→ **THE PROBLEM**
Begin at the line containing "white cheese: 0 -> 2" and end at the final line of the entries. Please reproduce those lines exactly.

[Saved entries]
============================================================
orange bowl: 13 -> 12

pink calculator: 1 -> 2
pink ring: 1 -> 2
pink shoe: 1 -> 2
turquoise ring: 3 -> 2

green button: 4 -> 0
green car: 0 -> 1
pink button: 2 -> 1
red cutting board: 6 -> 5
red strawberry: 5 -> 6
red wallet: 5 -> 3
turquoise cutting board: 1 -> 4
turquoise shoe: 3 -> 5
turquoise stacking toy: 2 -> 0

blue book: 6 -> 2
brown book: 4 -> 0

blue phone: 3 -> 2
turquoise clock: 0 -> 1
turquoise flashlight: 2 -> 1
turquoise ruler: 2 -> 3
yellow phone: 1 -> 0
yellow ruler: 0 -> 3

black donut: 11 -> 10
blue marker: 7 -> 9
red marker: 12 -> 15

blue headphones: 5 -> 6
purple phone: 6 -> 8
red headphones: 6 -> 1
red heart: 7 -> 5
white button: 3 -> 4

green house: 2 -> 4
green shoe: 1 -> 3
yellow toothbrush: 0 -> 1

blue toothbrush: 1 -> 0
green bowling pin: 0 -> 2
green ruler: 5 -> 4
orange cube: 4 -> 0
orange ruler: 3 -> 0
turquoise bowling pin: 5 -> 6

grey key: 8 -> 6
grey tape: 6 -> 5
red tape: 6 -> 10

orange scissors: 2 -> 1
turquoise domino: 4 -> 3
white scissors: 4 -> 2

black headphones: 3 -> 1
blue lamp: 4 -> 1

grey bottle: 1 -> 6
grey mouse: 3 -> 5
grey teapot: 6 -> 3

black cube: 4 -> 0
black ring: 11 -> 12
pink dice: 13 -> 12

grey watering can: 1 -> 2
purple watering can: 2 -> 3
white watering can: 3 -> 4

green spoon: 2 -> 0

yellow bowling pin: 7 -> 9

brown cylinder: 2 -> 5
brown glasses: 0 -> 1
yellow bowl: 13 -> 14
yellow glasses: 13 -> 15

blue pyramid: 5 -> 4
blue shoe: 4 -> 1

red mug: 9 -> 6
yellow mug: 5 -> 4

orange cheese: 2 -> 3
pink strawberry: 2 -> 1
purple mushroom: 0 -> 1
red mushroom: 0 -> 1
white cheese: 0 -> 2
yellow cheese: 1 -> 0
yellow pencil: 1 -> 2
============================================================
→ **WRITTEN ANSWER**
white cheese: 0 -> 2
yellow cheese: 1 -> 0
yellow pencil: 1 -> 2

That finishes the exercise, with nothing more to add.